(EXCERPTED RECORDS Opens)

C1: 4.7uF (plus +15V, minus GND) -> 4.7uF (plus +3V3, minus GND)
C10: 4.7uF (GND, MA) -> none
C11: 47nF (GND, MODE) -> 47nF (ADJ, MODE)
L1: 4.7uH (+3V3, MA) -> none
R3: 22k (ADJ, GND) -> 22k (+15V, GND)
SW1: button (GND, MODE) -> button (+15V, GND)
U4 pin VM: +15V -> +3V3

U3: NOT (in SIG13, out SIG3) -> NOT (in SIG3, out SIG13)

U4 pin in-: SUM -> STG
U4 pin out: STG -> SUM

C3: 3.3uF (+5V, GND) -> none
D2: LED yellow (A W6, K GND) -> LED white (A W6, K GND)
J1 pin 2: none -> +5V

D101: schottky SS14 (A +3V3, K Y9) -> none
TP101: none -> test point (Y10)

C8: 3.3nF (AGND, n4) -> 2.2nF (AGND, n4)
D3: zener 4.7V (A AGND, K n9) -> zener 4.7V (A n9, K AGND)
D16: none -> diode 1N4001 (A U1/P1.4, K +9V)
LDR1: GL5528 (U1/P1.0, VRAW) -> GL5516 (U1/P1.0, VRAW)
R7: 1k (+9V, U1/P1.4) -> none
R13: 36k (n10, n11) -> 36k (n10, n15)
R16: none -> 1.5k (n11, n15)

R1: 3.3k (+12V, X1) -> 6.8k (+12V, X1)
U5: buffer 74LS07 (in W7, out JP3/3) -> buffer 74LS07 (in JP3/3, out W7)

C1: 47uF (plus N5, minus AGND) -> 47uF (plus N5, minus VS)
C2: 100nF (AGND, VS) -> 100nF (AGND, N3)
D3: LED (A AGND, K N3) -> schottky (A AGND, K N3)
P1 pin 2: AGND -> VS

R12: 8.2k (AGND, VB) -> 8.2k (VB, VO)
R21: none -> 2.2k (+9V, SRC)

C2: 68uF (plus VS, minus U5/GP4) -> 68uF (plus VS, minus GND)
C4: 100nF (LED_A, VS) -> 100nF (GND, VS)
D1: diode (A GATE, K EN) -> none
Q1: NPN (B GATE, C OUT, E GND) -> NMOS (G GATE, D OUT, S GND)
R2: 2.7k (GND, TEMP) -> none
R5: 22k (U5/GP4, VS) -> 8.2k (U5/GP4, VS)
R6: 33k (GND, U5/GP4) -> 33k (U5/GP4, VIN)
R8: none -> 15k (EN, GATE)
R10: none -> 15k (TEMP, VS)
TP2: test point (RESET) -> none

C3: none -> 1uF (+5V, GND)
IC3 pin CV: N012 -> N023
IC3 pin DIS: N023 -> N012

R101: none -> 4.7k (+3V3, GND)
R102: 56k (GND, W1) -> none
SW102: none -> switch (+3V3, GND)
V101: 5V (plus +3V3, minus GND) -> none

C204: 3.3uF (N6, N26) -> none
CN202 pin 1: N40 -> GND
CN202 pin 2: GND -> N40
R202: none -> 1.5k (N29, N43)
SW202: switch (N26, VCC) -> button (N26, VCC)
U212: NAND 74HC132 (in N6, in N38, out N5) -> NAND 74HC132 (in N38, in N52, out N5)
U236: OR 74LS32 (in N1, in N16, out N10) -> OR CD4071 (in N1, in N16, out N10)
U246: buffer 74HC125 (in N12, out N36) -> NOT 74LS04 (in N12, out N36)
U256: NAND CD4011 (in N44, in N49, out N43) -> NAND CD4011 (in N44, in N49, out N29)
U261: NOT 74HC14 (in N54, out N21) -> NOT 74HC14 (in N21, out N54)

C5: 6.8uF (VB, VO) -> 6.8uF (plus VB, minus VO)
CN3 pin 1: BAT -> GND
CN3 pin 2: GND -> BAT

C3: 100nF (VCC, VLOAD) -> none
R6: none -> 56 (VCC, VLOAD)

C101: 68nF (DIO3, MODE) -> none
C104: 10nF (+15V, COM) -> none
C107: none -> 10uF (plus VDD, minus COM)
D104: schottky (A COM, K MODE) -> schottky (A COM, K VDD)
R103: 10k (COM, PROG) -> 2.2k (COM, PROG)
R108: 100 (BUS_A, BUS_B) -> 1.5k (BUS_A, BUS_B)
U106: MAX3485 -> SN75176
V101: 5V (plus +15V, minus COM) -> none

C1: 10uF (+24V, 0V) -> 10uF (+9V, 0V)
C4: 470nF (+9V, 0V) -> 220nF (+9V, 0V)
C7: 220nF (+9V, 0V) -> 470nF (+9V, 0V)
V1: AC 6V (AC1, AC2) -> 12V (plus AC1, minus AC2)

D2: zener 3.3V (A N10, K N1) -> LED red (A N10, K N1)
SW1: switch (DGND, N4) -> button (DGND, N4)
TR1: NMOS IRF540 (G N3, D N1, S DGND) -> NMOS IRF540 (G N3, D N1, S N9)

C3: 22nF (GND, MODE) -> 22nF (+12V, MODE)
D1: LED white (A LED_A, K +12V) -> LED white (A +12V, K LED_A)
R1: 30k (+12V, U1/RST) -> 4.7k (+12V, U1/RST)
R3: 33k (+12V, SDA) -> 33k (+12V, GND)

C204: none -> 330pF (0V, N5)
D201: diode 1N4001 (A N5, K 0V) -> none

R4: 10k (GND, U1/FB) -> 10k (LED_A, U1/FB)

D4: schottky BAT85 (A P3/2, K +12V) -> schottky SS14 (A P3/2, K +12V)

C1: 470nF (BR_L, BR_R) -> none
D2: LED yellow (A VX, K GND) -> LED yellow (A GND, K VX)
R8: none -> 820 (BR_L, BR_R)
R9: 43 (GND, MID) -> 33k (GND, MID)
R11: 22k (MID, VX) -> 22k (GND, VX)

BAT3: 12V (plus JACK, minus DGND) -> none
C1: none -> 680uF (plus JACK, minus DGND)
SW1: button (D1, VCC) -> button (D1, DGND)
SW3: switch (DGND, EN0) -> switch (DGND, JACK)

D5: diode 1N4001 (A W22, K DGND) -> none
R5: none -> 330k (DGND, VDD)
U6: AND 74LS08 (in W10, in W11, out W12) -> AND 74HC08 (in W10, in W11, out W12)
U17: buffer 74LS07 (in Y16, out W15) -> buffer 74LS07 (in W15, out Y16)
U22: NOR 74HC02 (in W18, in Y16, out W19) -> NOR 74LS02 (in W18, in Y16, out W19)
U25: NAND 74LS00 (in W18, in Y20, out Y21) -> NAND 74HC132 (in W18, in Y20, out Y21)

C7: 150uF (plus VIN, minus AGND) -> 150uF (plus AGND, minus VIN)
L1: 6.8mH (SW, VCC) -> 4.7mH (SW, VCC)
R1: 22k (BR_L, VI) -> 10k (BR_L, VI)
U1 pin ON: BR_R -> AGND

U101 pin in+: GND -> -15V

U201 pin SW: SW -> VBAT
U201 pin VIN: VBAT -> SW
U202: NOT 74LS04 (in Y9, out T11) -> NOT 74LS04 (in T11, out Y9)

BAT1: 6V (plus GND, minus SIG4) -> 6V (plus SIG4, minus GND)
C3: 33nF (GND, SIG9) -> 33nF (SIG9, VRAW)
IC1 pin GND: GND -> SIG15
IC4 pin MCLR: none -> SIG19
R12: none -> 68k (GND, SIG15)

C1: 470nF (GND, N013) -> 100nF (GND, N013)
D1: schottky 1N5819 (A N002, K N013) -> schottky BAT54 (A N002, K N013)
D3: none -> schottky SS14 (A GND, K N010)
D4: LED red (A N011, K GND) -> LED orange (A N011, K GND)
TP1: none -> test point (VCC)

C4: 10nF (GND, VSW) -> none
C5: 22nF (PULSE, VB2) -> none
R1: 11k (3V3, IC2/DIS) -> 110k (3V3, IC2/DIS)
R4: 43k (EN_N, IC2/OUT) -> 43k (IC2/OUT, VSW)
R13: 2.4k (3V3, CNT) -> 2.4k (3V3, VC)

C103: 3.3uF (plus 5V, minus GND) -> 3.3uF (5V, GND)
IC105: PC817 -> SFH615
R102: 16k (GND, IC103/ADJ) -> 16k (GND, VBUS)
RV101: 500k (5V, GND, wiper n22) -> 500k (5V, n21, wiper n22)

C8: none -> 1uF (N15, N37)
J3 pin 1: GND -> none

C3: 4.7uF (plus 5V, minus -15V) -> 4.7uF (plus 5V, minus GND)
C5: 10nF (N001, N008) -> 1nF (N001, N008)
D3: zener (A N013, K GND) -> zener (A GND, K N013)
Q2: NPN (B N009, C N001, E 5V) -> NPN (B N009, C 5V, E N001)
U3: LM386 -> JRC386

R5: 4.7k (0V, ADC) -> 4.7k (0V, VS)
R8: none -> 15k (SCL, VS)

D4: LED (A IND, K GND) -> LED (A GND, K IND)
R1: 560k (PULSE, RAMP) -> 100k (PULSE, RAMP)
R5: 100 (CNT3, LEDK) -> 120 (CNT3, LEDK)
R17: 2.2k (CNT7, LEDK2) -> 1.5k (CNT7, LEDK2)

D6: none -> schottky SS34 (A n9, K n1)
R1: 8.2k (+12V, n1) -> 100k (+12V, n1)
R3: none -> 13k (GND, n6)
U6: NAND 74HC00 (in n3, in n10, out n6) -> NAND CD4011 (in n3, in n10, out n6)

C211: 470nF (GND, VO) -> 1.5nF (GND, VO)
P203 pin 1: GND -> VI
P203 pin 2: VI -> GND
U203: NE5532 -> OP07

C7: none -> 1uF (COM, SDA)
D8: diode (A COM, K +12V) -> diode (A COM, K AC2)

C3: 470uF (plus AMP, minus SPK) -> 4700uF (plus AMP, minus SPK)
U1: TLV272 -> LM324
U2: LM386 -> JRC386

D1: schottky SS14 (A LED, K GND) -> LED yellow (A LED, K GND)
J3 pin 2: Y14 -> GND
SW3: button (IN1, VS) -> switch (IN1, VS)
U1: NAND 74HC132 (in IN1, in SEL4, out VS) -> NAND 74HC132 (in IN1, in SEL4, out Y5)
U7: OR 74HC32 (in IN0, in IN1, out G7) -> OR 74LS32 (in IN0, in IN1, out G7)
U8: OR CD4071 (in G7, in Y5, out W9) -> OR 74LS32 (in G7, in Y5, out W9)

(EXCERPTED RECORDS Closes)

**TASK REQUIREMENTS:**
From the data above, give the number of lines that hold "JACK", without anything else.

**YOUR SOLUTION:**
3